Object transformation records
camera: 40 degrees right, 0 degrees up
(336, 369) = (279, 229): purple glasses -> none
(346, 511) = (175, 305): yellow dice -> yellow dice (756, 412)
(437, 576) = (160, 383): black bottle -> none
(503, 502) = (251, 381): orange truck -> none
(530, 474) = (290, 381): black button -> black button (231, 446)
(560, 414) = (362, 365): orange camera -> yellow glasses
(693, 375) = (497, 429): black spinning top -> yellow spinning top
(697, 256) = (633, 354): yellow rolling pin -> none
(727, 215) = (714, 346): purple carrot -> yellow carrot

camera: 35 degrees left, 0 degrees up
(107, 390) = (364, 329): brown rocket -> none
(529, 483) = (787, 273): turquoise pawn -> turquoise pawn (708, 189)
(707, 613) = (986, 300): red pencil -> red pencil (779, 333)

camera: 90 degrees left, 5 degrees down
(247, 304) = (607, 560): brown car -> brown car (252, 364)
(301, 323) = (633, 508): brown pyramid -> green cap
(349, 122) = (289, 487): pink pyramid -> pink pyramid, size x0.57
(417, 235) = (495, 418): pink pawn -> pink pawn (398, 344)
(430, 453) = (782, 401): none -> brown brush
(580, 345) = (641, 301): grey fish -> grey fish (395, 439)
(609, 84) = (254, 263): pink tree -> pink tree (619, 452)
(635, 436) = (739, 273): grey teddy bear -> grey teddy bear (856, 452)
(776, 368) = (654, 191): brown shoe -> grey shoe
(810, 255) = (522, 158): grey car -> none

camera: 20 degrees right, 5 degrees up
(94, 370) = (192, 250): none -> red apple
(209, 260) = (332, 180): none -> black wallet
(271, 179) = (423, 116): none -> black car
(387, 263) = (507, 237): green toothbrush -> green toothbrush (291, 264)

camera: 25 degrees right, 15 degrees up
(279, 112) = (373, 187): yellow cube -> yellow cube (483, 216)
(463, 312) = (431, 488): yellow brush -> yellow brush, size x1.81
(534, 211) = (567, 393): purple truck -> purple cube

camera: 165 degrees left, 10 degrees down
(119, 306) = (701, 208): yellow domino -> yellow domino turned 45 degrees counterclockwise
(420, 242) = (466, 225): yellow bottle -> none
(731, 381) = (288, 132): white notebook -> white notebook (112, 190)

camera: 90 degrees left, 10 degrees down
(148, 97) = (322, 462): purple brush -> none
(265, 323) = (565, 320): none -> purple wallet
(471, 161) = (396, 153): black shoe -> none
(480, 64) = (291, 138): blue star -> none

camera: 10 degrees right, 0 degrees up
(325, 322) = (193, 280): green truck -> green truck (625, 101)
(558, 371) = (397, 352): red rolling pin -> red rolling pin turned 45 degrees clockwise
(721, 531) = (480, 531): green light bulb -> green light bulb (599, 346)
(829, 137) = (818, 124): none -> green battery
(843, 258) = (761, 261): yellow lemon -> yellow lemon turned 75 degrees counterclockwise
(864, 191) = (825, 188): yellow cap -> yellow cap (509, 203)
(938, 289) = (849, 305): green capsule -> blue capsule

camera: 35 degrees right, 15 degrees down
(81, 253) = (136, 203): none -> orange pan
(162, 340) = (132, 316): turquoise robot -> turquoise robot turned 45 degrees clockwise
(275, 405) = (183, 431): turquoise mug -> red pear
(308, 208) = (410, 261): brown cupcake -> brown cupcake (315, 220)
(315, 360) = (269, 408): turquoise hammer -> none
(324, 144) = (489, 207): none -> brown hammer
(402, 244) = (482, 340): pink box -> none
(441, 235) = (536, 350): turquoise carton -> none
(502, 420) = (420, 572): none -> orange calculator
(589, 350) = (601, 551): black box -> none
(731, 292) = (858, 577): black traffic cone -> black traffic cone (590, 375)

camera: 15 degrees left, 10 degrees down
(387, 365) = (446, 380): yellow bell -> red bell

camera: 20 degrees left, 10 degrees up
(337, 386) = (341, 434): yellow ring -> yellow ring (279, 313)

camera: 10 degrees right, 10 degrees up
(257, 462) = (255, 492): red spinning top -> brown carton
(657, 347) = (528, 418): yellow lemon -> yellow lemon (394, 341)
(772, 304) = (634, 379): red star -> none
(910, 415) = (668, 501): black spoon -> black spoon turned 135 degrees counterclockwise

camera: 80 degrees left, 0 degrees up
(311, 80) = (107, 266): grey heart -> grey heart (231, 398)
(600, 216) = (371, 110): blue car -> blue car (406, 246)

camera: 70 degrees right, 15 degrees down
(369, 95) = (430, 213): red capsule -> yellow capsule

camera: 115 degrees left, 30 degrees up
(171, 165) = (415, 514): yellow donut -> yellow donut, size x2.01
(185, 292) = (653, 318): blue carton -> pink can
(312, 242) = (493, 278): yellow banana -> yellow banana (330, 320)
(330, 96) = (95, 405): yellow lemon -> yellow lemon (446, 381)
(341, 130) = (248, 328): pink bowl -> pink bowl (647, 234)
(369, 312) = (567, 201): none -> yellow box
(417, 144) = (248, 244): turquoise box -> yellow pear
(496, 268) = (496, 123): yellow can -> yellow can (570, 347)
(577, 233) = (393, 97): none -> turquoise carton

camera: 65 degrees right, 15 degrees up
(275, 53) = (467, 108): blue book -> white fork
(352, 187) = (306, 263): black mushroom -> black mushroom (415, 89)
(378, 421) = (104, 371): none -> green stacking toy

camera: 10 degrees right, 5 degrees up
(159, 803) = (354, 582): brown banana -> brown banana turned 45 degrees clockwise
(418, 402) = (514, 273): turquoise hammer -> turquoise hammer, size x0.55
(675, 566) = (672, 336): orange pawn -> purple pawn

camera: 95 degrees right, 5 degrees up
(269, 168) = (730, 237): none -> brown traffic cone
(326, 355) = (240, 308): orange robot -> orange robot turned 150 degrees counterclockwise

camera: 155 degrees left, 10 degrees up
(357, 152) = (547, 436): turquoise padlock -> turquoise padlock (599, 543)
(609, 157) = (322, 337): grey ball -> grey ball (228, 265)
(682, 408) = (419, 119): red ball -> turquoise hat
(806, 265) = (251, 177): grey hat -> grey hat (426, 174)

### PROBLEM REQUIREMENTS:
From the first line to the last, transcribe the records exactly.

### SOLUTION:
camera: 40 degrees right, 0 degrees up
(336, 369) = (279, 229): purple glasses -> none
(346, 511) = (175, 305): yellow dice -> yellow dice (756, 412)
(437, 576) = (160, 383): black bottle -> none
(503, 502) = (251, 381): orange truck -> none
(530, 474) = (290, 381): black button -> black button (231, 446)
(560, 414) = (362, 365): orange camera -> yellow glasses
(693, 375) = (497, 429): black spinning top -> yellow spinning top
(697, 256) = (633, 354): yellow rolling pin -> none
(727, 215) = (714, 346): purple carrot -> yellow carrot

camera: 35 degrees left, 0 degrees up
(107, 390) = (364, 329): brown rocket -> none
(529, 483) = (787, 273): turquoise pawn -> turquoise pawn (708, 189)
(707, 613) = (986, 300): red pencil -> red pencil (779, 333)

camera: 90 degrees left, 5 degrees down
(247, 304) = (607, 560): brown car -> brown car (252, 364)
(301, 323) = (633, 508): brown pyramid -> green cap
(349, 122) = (289, 487): pink pyramid -> pink pyramid, size x0.57
(417, 235) = (495, 418): pink pawn -> pink pawn (398, 344)
(430, 453) = (782, 401): none -> brown brush
(580, 345) = (641, 301): grey fish -> grey fish (395, 439)
(609, 84) = (254, 263): pink tree -> pink tree (619, 452)
(635, 436) = (739, 273): grey teddy bear -> grey teddy bear (856, 452)
(776, 368) = (654, 191): brown shoe -> grey shoe
(810, 255) = (522, 158): grey car -> none

camera: 20 degrees right, 5 degrees up
(94, 370) = (192, 250): none -> red apple
(209, 260) = (332, 180): none -> black wallet
(271, 179) = (423, 116): none -> black car
(387, 263) = (507, 237): green toothbrush -> green toothbrush (291, 264)

camera: 25 degrees right, 15 degrees up
(279, 112) = (373, 187): yellow cube -> yellow cube (483, 216)
(463, 312) = (431, 488): yellow brush -> yellow brush, size x1.81
(534, 211) = (567, 393): purple truck -> purple cube

camera: 165 degrees left, 10 degrees down
(119, 306) = (701, 208): yellow domino -> yellow domino turned 45 degrees counterclockwise
(420, 242) = (466, 225): yellow bottle -> none
(731, 381) = (288, 132): white notebook -> white notebook (112, 190)

camera: 90 degrees left, 10 degrees down
(148, 97) = (322, 462): purple brush -> none
(265, 323) = (565, 320): none -> purple wallet
(471, 161) = (396, 153): black shoe -> none
(480, 64) = (291, 138): blue star -> none

camera: 10 degrees right, 0 degrees up
(325, 322) = (193, 280): green truck -> green truck (625, 101)
(558, 371) = (397, 352): red rolling pin -> red rolling pin turned 45 degrees clockwise
(721, 531) = (480, 531): green light bulb -> green light bulb (599, 346)
(829, 137) = (818, 124): none -> green battery
(843, 258) = (761, 261): yellow lemon -> yellow lemon turned 75 degrees counterclockwise
(864, 191) = (825, 188): yellow cap -> yellow cap (509, 203)
(938, 289) = (849, 305): green capsule -> blue capsule

camera: 35 degrees right, 15 degrees down
(81, 253) = (136, 203): none -> orange pan
(162, 340) = (132, 316): turquoise robot -> turquoise robot turned 45 degrees clockwise
(275, 405) = (183, 431): turquoise mug -> red pear
(308, 208) = (410, 261): brown cupcake -> brown cupcake (315, 220)
(315, 360) = (269, 408): turquoise hammer -> none
(324, 144) = (489, 207): none -> brown hammer
(402, 244) = (482, 340): pink box -> none
(441, 235) = (536, 350): turquoise carton -> none
(502, 420) = (420, 572): none -> orange calculator
(589, 350) = (601, 551): black box -> none
(731, 292) = (858, 577): black traffic cone -> black traffic cone (590, 375)

camera: 15 degrees left, 10 degrees down
(387, 365) = (446, 380): yellow bell -> red bell

camera: 20 degrees left, 10 degrees up
(337, 386) = (341, 434): yellow ring -> yellow ring (279, 313)

camera: 10 degrees right, 10 degrees up
(257, 462) = (255, 492): red spinning top -> brown carton
(657, 347) = (528, 418): yellow lemon -> yellow lemon (394, 341)
(772, 304) = (634, 379): red star -> none
(910, 415) = (668, 501): black spoon -> black spoon turned 135 degrees counterclockwise

camera: 80 degrees left, 0 degrees up
(311, 80) = (107, 266): grey heart -> grey heart (231, 398)
(600, 216) = (371, 110): blue car -> blue car (406, 246)

camera: 70 degrees right, 15 degrees down
(369, 95) = (430, 213): red capsule -> yellow capsule

camera: 115 degrees left, 30 degrees up
(171, 165) = (415, 514): yellow donut -> yellow donut, size x2.01
(185, 292) = (653, 318): blue carton -> pink can
(312, 242) = (493, 278): yellow banana -> yellow banana (330, 320)
(330, 96) = (95, 405): yellow lemon -> yellow lemon (446, 381)
(341, 130) = (248, 328): pink bowl -> pink bowl (647, 234)
(369, 312) = (567, 201): none -> yellow box
(417, 144) = (248, 244): turquoise box -> yellow pear
(496, 268) = (496, 123): yellow can -> yellow can (570, 347)
(577, 233) = (393, 97): none -> turquoise carton

camera: 65 degrees right, 15 degrees up
(275, 53) = (467, 108): blue book -> white fork
(352, 187) = (306, 263): black mushroom -> black mushroom (415, 89)
(378, 421) = (104, 371): none -> green stacking toy

camera: 10 degrees right, 5 degrees up
(159, 803) = (354, 582): brown banana -> brown banana turned 45 degrees clockwise
(418, 402) = (514, 273): turquoise hammer -> turquoise hammer, size x0.55
(675, 566) = (672, 336): orange pawn -> purple pawn

camera: 95 degrees right, 5 degrees up
(269, 168) = (730, 237): none -> brown traffic cone
(326, 355) = (240, 308): orange robot -> orange robot turned 150 degrees counterclockwise

camera: 155 degrees left, 10 degrees up
(357, 152) = (547, 436): turquoise padlock -> turquoise padlock (599, 543)
(609, 157) = (322, 337): grey ball -> grey ball (228, 265)
(682, 408) = (419, 119): red ball -> turquoise hat
(806, 265) = (251, 177): grey hat -> grey hat (426, 174)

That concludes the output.